Task item: All lines from the one containing "cyan cross: rotated 15 degrees clockwise" down to the one containing "gray rectangle: rotated", both ends included, are to be given again exactly; omit the rest of the listing below.

Data provided below:

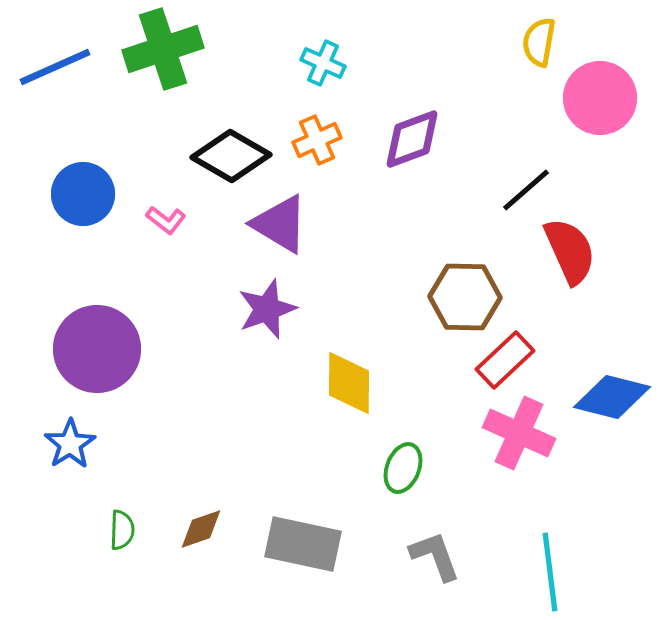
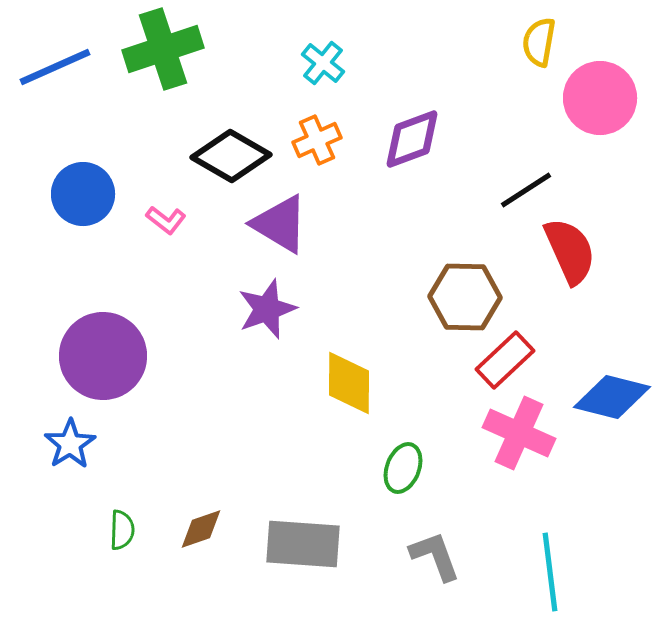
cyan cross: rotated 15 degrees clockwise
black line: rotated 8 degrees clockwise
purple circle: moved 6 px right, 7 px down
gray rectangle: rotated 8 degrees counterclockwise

End of Data provided.
Data provided below:

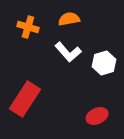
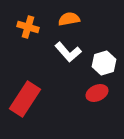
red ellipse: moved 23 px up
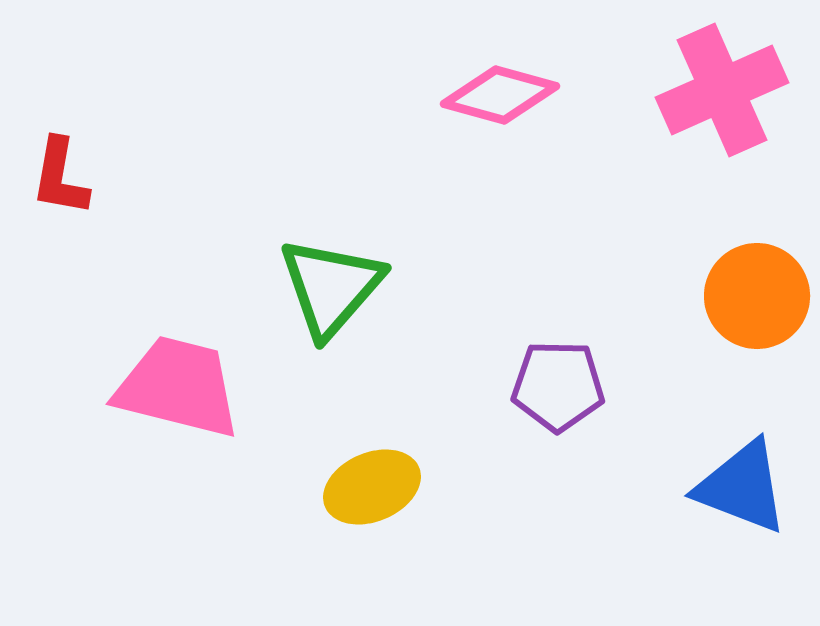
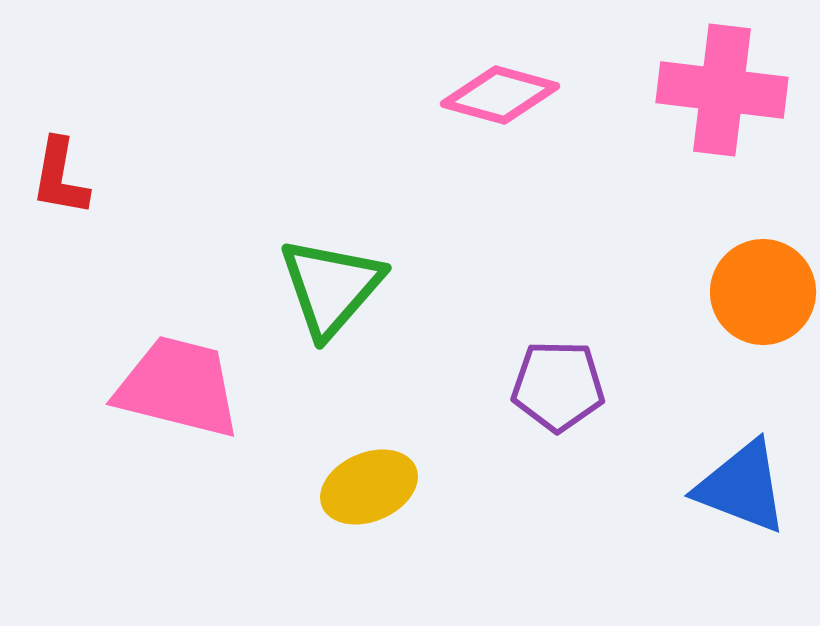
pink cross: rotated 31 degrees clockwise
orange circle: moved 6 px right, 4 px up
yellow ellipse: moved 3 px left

End of Data provided.
Data provided below:

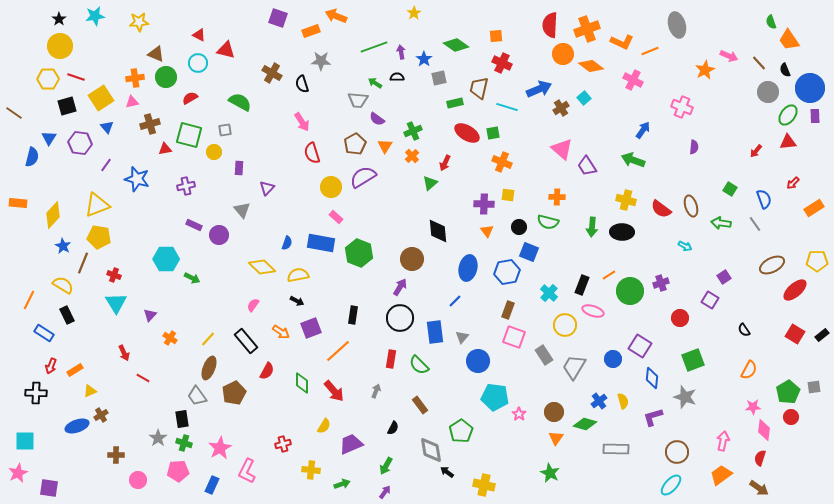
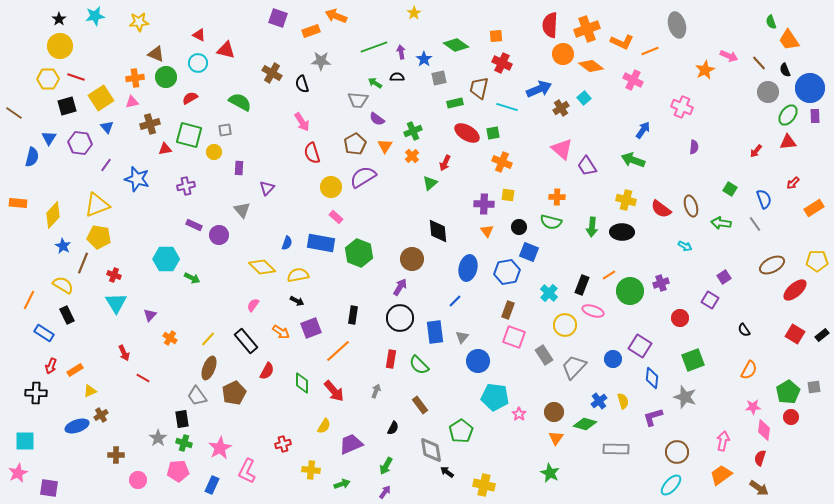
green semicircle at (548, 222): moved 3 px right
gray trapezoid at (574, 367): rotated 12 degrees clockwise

End of Data provided.

Your solution:
cyan cross: rotated 15 degrees clockwise
black line: rotated 8 degrees clockwise
purple circle: moved 6 px right, 7 px down
gray rectangle: rotated 8 degrees counterclockwise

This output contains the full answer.